(Excerpted records Opens)
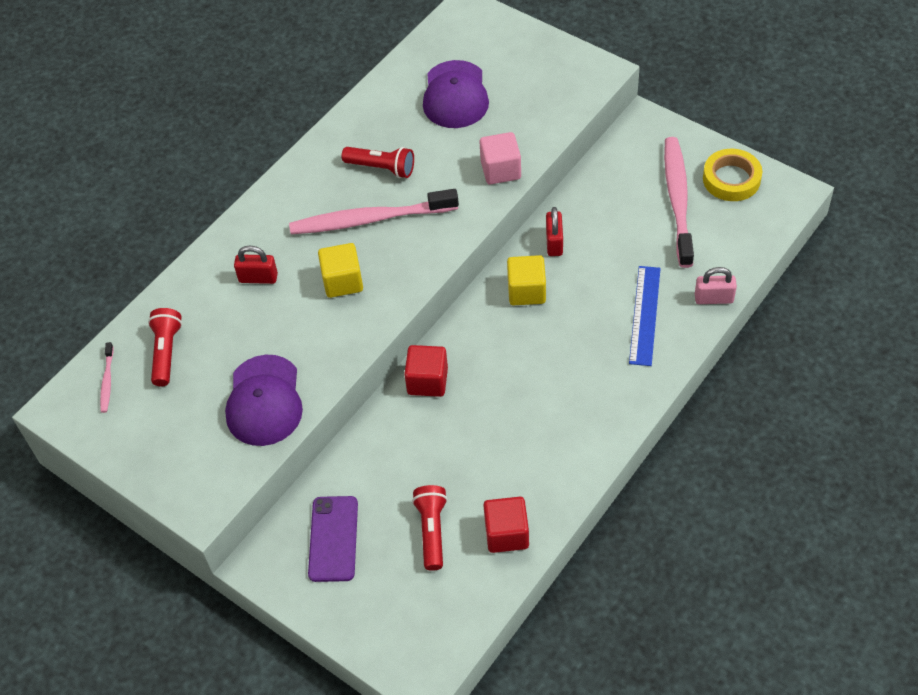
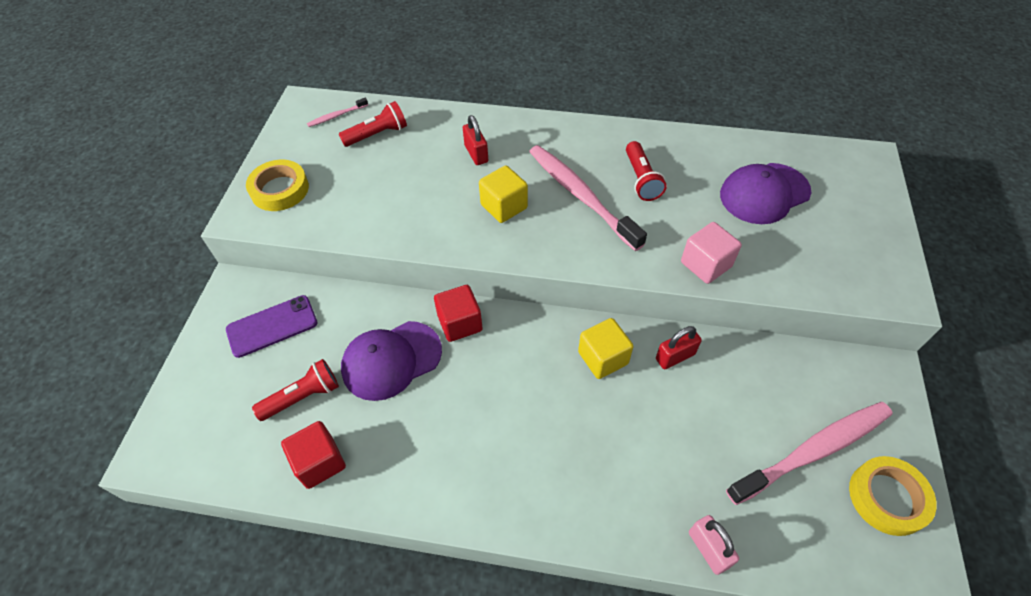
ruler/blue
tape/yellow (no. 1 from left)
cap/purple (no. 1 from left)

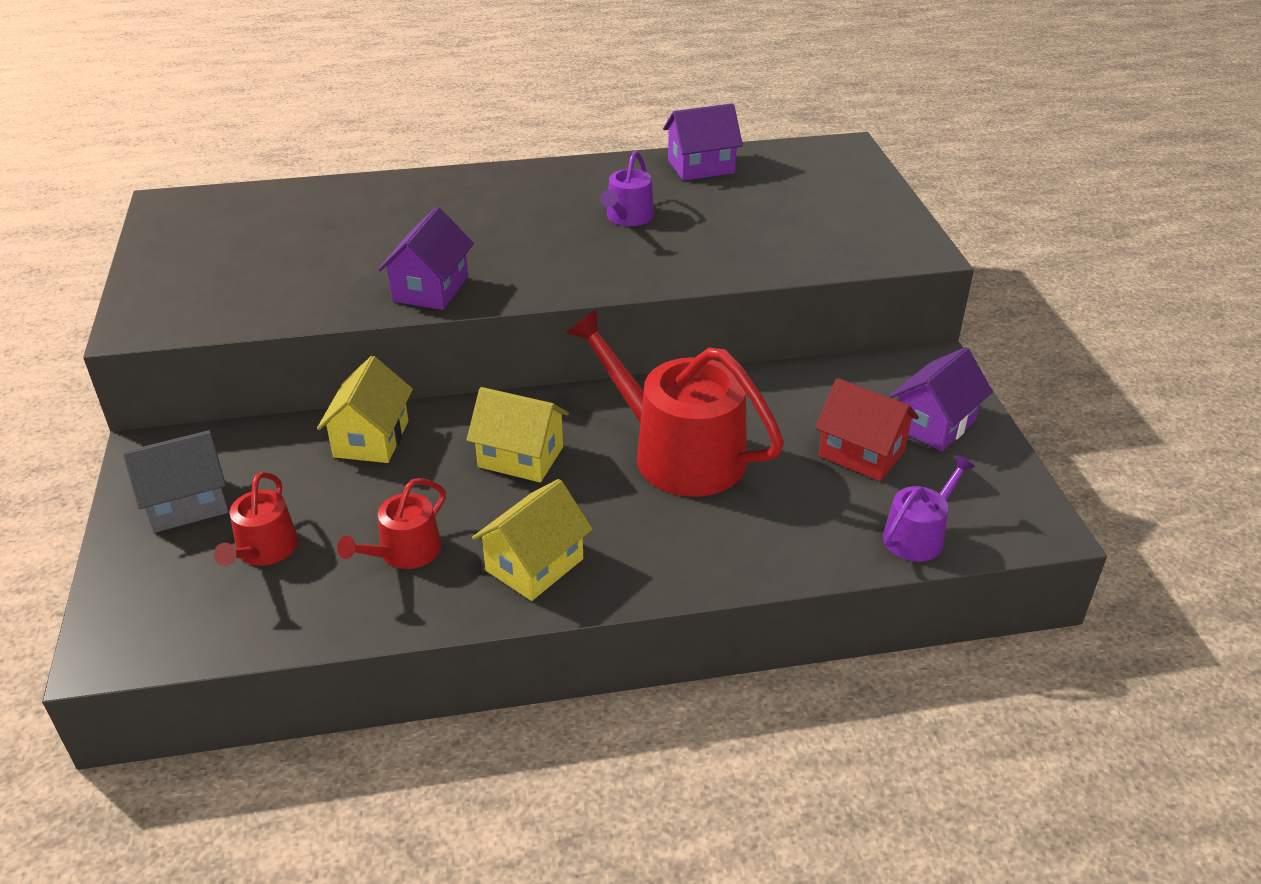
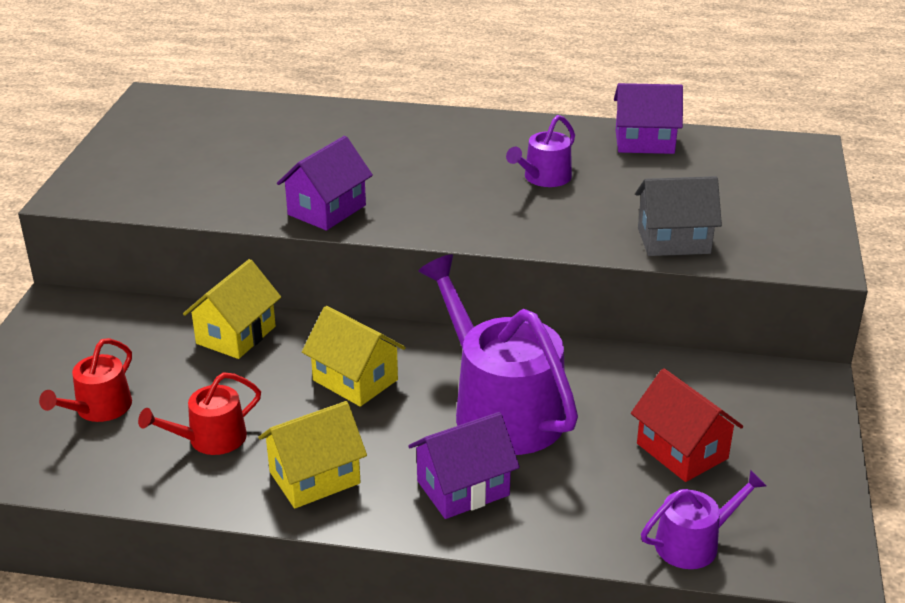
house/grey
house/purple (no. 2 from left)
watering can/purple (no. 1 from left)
(Excerpted records Closes)
### [What to do]
If an entry contains a picture, leave it out and repeat the rest exactly.

### [Exercise solution]
ruler/blue
tape/yellow (no. 1 from left)
cap/purple (no. 1 from left)

house/grey
house/purple (no. 2 from left)
watering can/purple (no. 1 from left)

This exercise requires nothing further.